(Records from a data collection)
--------------------

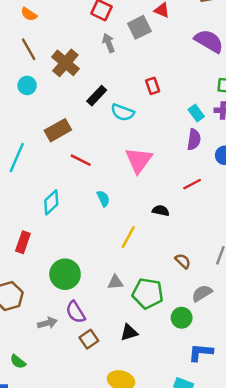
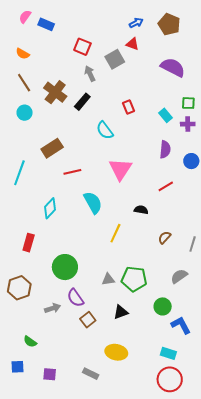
black rectangle: (97, 96) -> (82, 102), moved
cyan semicircle: (123, 112) -> (105, 130), turned 36
cyan rectangle: (196, 113) -> (166, 115), moved
red line: (81, 160) -> (72, 172), turned -36
cyan semicircle: (103, 199) -> (93, 203), size x1.6
brown semicircle: (183, 261) -> (164, 237), moved, turned -88
gray triangle: (115, 282) -> (108, 279), moved
green circle: (182, 318) -> (163, 306), moved
blue L-shape: (201, 352) -> (181, 325), turned 60

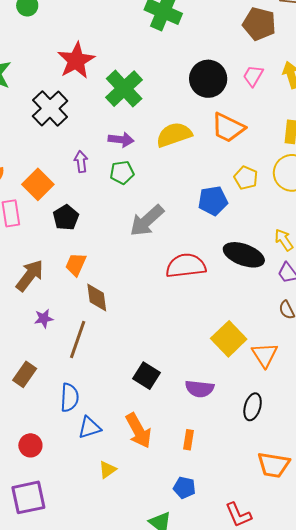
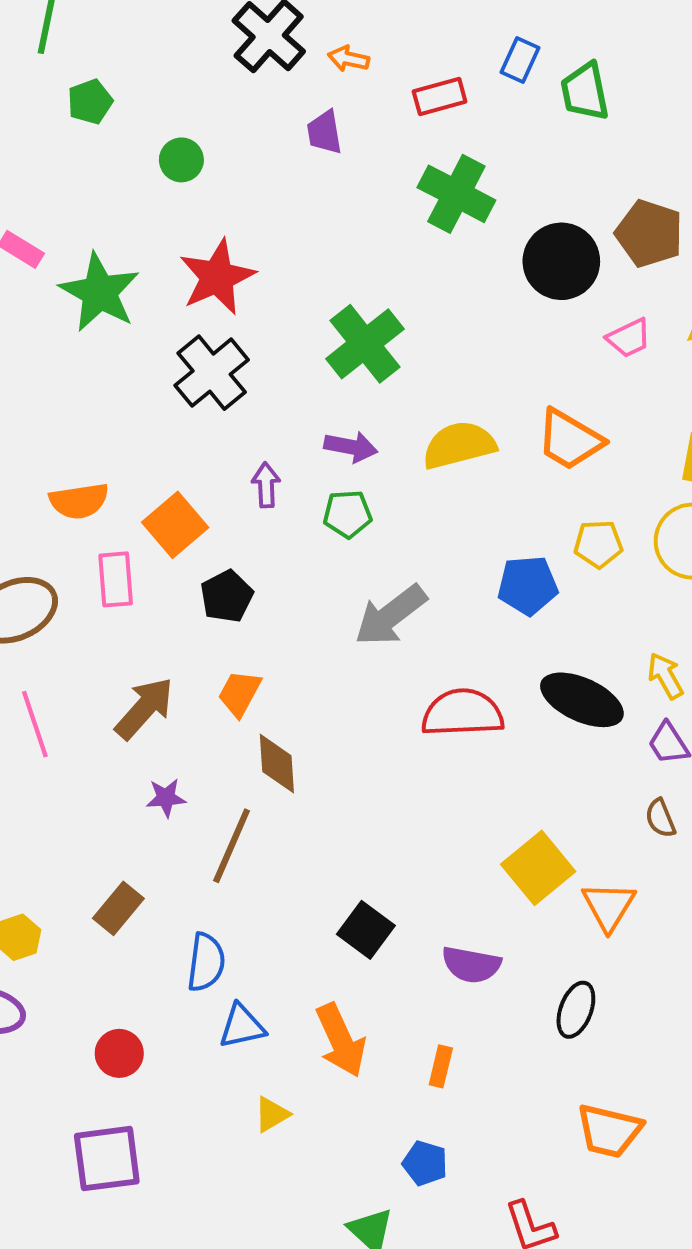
red star: (76, 61) -> (217, 277), moved
pink trapezoid: (253, 76) -> (629, 338), turned -150
black circle: (208, 79) -> (561, 261), moved
yellow pentagon: (246, 178) -> (598, 544), turned -30

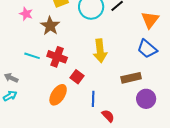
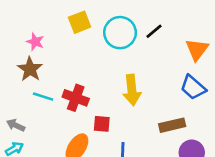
brown star: (50, 26) -> (30, 69), moved
red square: (77, 77) -> (102, 124), turned -32

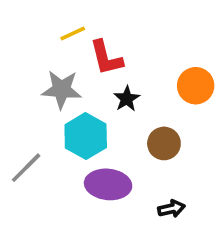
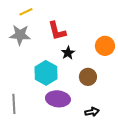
yellow line: (73, 34) -> (26, 12), moved
gray star: (61, 89) -> (20, 35), moved
gray line: (26, 168) -> (14, 104), moved, turned -48

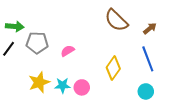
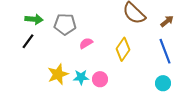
gray pentagon: (37, 43) -> (65, 24), moved
yellow diamond: (113, 68) -> (123, 49), moved

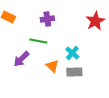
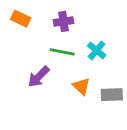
purple cross: (47, 19) -> (63, 21), moved
cyan cross: (72, 53) -> (97, 50), moved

--------------------

◆ Task goal ◆
Extract exactly the lines above from the line containing "gray line: (26, 168)" through the last one, both ends included, but not the pictures.

◆ Response to this task ◆
gray line: (26, 168) -> (14, 104), moved, turned -48

gray pentagon: (37, 43) -> (65, 24), moved
yellow diamond: (113, 68) -> (123, 49), moved

purple cross: (47, 19) -> (63, 21), moved
cyan cross: (72, 53) -> (97, 50), moved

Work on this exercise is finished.